ACTIVITY → Only the stretch of the listing below that runs from the line with "green triangle at" through the line with "red square at (179, 550): moved" is to be printed, exactly and with both ends.

+++ INPUT MATERIAL +++

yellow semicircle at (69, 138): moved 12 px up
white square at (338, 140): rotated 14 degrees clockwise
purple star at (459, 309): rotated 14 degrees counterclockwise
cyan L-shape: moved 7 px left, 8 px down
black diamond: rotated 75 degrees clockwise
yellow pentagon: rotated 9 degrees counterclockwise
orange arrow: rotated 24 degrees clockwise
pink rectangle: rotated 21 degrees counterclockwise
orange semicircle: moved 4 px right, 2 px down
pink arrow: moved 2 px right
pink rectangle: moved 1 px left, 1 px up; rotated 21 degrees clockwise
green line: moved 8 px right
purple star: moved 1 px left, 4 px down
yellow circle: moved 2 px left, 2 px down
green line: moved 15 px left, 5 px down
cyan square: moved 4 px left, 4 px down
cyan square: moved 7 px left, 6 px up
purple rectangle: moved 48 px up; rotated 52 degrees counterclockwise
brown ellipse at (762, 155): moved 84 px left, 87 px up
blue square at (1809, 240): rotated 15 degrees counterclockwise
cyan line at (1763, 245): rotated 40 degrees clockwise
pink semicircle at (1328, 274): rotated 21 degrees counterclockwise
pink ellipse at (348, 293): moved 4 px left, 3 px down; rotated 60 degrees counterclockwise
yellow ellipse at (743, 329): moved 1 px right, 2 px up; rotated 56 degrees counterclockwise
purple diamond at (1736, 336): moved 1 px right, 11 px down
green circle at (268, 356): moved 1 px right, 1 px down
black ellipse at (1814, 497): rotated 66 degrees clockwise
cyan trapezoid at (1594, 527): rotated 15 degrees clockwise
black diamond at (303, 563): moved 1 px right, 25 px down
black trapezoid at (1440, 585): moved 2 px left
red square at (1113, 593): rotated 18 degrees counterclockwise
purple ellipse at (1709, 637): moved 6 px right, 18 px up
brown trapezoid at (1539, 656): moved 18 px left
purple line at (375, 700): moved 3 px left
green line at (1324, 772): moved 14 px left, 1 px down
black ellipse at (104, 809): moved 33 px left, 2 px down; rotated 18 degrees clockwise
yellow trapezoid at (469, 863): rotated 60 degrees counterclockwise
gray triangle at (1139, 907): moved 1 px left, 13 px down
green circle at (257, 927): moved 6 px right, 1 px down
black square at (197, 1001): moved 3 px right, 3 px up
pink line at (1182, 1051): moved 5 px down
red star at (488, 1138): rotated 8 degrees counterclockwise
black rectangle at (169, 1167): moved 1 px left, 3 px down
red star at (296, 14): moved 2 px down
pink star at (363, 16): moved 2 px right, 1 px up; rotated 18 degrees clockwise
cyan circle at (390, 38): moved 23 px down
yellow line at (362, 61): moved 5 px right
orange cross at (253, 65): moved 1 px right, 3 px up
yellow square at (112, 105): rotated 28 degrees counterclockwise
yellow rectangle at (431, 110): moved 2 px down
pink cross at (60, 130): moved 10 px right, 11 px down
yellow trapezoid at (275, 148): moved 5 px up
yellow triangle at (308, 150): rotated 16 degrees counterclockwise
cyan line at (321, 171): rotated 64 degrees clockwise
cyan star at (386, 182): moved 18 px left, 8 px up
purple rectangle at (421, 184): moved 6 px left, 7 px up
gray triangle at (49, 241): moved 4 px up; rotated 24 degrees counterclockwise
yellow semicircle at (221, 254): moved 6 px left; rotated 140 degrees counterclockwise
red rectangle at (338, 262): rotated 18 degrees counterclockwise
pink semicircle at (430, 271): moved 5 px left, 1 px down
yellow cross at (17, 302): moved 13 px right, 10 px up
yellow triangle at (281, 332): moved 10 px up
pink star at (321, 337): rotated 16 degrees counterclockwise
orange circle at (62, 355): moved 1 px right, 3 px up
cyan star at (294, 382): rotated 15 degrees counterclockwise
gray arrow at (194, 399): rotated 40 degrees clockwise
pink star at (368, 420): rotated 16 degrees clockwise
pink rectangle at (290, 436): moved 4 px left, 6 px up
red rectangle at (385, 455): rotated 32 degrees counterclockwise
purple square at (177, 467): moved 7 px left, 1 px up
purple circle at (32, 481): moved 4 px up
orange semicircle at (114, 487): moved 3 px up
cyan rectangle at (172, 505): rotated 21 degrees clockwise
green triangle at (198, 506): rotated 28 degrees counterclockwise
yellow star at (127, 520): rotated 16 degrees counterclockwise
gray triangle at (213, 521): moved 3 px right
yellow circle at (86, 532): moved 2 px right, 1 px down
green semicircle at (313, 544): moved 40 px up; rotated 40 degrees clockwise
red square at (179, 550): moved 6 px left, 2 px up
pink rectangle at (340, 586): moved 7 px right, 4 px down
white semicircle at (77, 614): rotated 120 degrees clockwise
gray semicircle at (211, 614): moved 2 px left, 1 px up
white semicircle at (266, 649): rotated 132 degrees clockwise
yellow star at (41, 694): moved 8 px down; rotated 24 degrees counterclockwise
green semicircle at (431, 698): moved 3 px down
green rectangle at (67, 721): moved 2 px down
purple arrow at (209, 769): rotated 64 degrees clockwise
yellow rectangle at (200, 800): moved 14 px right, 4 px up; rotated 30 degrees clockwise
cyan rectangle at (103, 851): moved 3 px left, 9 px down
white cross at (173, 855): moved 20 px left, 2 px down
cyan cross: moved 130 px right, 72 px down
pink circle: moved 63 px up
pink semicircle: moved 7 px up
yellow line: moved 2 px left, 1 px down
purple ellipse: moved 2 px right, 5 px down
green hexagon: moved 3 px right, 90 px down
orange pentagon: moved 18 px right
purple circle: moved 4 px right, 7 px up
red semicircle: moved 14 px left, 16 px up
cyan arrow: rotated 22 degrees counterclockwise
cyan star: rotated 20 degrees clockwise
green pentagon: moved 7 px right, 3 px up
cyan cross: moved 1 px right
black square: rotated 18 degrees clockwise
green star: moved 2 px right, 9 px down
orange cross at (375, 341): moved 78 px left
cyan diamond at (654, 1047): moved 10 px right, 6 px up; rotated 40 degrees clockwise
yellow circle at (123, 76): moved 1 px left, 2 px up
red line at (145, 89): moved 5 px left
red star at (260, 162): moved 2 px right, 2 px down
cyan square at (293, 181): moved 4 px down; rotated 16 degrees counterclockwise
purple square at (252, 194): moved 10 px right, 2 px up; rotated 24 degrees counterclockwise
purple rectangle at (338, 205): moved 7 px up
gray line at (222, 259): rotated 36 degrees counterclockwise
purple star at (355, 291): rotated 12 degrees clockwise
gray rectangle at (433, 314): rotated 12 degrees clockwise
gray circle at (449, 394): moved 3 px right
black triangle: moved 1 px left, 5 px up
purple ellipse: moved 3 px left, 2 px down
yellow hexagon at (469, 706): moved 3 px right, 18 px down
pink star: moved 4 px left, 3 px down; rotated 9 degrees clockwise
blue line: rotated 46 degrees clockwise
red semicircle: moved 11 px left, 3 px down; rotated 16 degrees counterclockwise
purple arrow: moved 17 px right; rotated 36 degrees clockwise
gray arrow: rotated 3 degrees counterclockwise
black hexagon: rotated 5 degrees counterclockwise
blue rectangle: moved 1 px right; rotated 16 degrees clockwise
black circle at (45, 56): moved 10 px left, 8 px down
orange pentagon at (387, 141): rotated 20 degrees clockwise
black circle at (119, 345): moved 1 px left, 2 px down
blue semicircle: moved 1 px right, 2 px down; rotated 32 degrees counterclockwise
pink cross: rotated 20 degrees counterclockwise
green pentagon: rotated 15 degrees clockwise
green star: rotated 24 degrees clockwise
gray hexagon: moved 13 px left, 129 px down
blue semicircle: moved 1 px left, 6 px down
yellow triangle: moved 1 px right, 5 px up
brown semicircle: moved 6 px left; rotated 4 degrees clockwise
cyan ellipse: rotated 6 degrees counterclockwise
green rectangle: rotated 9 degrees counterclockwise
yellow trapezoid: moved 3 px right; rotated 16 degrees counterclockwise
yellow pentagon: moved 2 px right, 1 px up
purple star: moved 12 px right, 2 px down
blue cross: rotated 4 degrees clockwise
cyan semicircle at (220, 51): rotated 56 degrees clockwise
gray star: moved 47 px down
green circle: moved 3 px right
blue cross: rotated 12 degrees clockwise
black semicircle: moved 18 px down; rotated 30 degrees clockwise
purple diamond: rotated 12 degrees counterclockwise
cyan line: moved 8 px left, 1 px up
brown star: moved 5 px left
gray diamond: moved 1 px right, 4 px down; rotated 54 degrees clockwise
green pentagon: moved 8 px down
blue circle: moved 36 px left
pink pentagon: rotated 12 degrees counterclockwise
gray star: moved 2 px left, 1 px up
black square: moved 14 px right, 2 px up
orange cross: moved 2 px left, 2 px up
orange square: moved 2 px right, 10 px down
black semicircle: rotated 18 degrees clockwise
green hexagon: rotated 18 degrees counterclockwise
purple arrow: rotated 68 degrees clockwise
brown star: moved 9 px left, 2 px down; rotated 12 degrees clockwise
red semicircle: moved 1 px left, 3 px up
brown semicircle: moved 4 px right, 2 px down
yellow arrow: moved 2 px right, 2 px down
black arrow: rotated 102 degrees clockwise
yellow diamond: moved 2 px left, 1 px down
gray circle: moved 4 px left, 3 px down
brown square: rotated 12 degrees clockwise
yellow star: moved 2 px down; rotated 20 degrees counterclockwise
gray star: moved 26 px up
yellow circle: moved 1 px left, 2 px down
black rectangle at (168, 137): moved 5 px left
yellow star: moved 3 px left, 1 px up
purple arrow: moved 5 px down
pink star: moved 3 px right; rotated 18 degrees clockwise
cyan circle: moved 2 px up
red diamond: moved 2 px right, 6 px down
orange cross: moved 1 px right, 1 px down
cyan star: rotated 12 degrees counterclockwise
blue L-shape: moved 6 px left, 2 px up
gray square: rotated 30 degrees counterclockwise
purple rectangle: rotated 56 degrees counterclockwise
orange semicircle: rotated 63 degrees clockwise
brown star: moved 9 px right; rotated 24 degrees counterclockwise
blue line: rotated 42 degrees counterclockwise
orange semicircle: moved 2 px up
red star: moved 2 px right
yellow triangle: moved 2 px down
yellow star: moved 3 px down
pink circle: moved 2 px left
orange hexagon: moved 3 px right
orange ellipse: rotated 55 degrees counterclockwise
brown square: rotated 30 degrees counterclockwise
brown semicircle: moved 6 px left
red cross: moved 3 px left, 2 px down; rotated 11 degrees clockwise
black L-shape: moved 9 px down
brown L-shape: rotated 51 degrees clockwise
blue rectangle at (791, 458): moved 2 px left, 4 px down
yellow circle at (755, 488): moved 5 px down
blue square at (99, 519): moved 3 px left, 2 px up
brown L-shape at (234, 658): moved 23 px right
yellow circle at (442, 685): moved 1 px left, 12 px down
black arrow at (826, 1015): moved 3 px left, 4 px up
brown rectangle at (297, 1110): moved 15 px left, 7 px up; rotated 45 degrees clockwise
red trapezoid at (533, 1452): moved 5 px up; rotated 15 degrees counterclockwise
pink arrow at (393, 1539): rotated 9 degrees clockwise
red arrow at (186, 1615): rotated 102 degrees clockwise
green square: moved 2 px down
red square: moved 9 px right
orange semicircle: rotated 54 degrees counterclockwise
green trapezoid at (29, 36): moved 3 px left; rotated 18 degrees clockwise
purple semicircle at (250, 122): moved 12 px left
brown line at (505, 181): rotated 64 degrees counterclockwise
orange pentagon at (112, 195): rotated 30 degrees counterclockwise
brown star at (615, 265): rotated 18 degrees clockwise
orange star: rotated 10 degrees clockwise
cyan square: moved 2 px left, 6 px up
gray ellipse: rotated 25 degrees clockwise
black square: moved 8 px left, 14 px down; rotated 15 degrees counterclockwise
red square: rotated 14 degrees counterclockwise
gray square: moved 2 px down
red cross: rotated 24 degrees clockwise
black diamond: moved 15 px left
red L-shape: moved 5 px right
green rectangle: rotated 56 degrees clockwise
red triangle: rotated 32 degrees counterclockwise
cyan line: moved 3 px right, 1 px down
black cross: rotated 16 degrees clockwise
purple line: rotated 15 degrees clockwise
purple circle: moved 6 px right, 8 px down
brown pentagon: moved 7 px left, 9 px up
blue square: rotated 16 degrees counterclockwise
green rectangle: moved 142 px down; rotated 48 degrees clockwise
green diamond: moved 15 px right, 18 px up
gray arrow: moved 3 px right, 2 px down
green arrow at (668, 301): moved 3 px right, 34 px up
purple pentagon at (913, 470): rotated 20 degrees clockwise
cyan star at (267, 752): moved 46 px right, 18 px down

+++

RESULT OF THE TASK →
green triangle at (198, 506): rotated 28 degrees counterclockwise
yellow star at (127, 520): rotated 16 degrees counterclockwise
gray triangle at (213, 521): moved 3 px right
yellow circle at (86, 532): moved 2 px right, 1 px down
green semicircle at (313, 544): moved 40 px up; rotated 40 degrees clockwise
red square at (179, 550): moved 6 px left, 2 px up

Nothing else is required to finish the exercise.